#### DATA PROVIDED
= = = = = = =
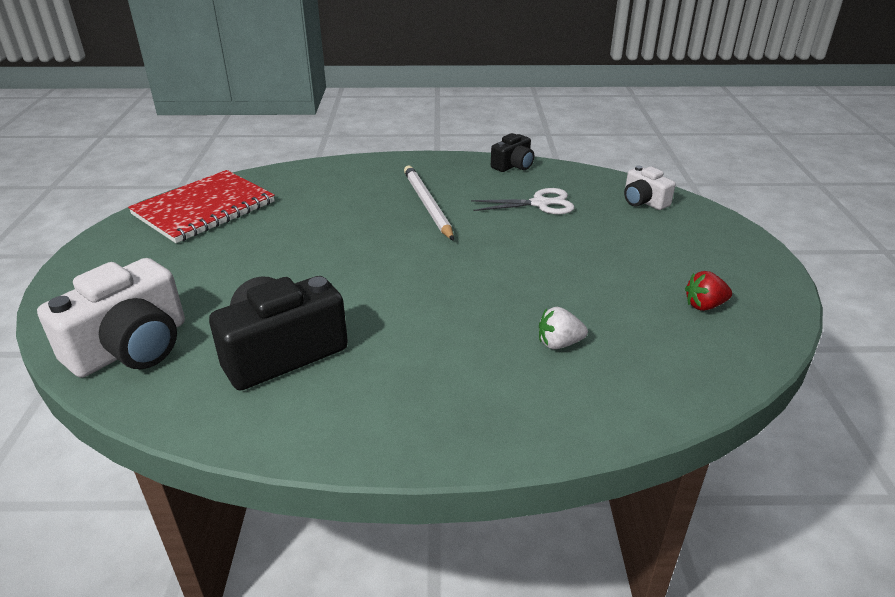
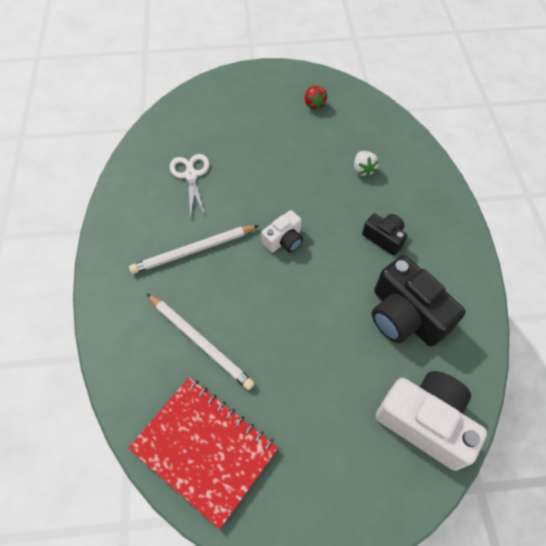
camera: 95 degrees left, 25 degrees up
(313, 207) = (200, 341): none -> white pencil
(513, 165) = (119, 192): black camera -> black camera (384, 238)
(643, 201) = (187, 116): white camera -> white camera (284, 240)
= = = = = = =
Lines containing the string "camera" in the material: report how many there are, with no added words.

#### COMPLETED TASK
3